■ Supplied entries ■
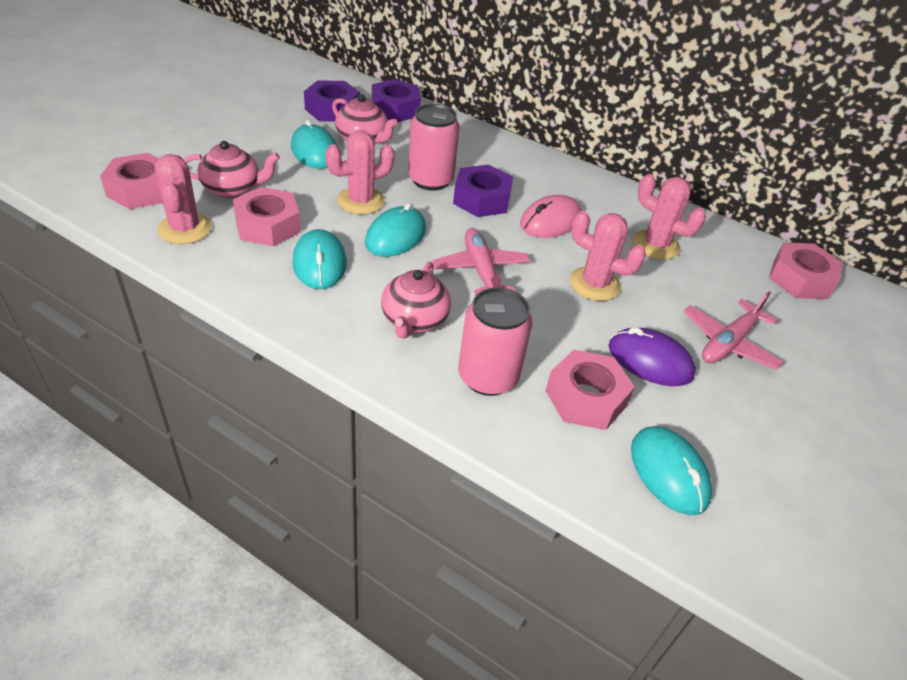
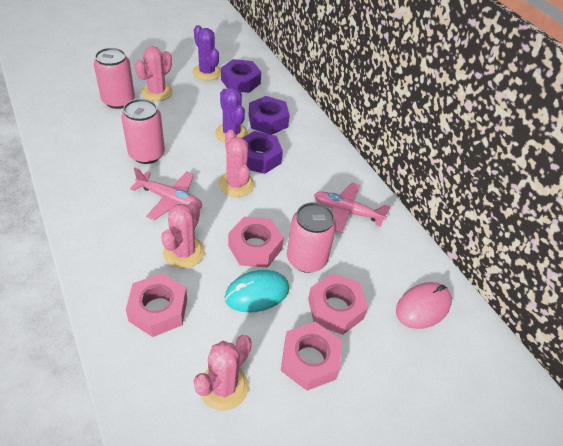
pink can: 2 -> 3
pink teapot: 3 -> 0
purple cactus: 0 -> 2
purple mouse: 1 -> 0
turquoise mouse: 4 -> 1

...

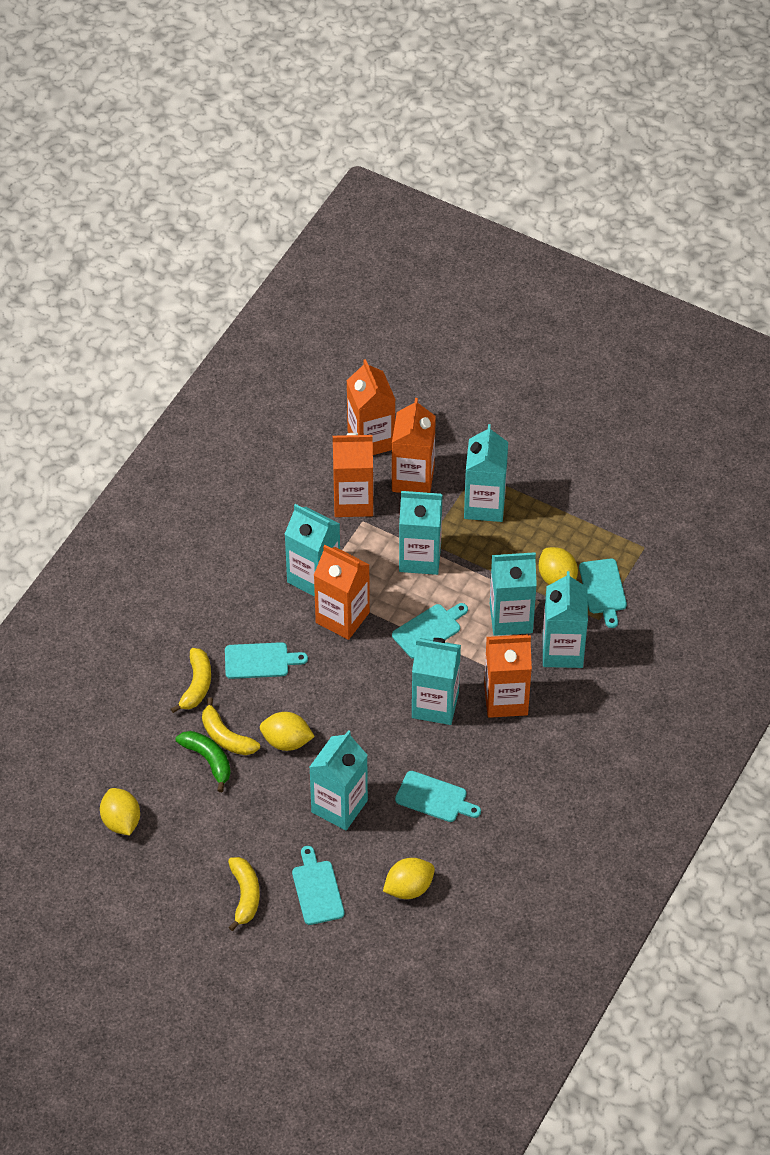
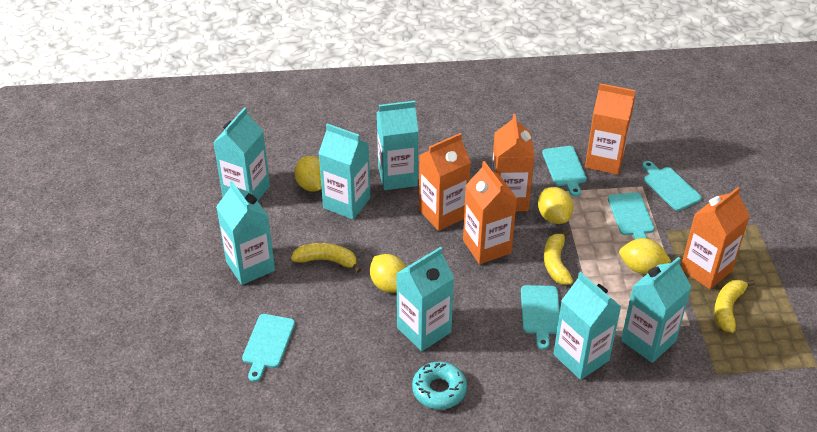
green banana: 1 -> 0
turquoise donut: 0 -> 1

==

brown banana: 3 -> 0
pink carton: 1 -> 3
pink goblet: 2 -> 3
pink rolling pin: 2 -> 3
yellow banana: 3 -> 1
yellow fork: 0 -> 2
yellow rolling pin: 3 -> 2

■ Activity ■
Give back exactly the lines above, from the line containing "pink can: 2 -> 3" through the line containing "turquoise mouse: 4 -> 1", with both end lines and nothing more.

■ Answer area ■
pink can: 2 -> 3
pink teapot: 3 -> 0
purple cactus: 0 -> 2
purple mouse: 1 -> 0
turquoise mouse: 4 -> 1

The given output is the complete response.